Each line from the one with "(654, 215) = (526, 240): pink" to the final line of the data must be reproduced exactly, and no other line may appear.
*** Opening RECORDED INFORMATION ***
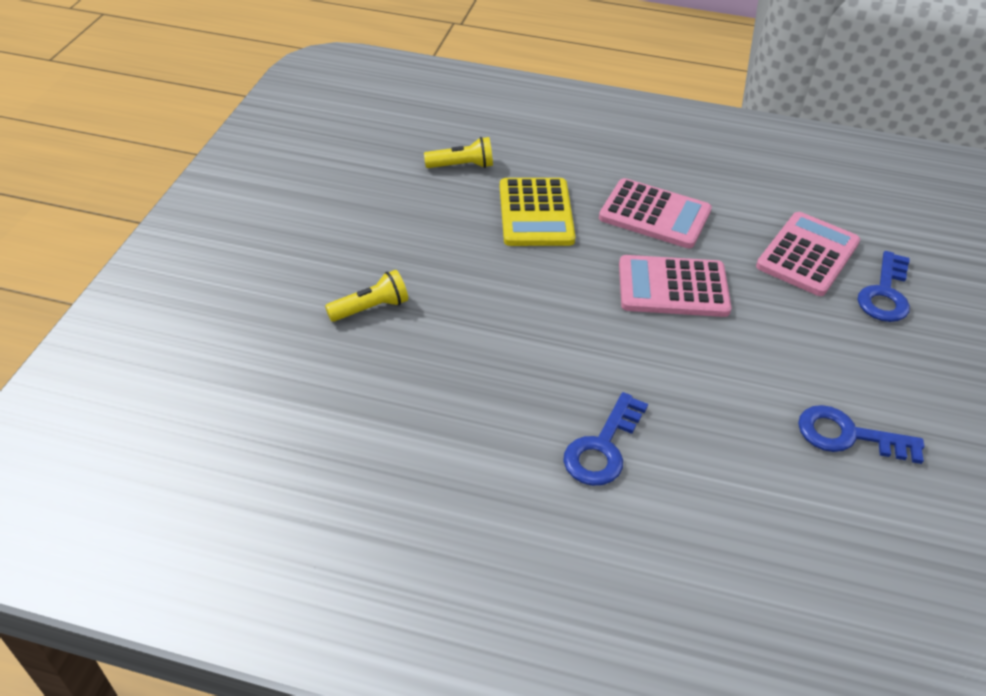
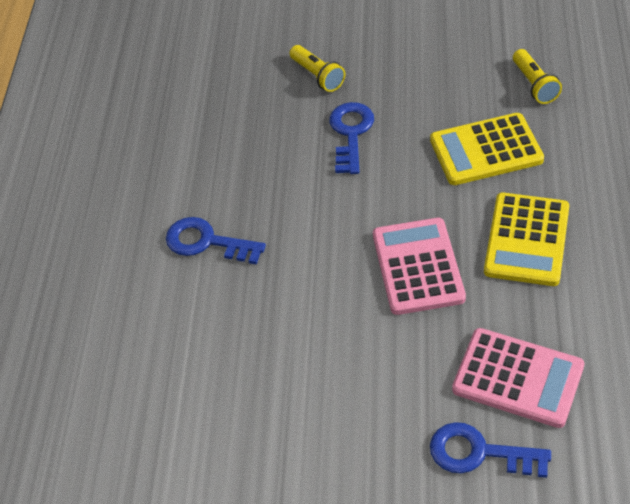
camera: 85 degrees right, 5 degrees up
(654, 215) = (526, 240): pink calculator -> yellow calculator
(848, 436) = (261, 416): blue key -> blue key (351, 133)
*** Closing RECORDED INFORMATION ***
**TASK RESULT**
(654, 215) = (526, 240): pink calculator -> yellow calculator
(848, 436) = (261, 416): blue key -> blue key (351, 133)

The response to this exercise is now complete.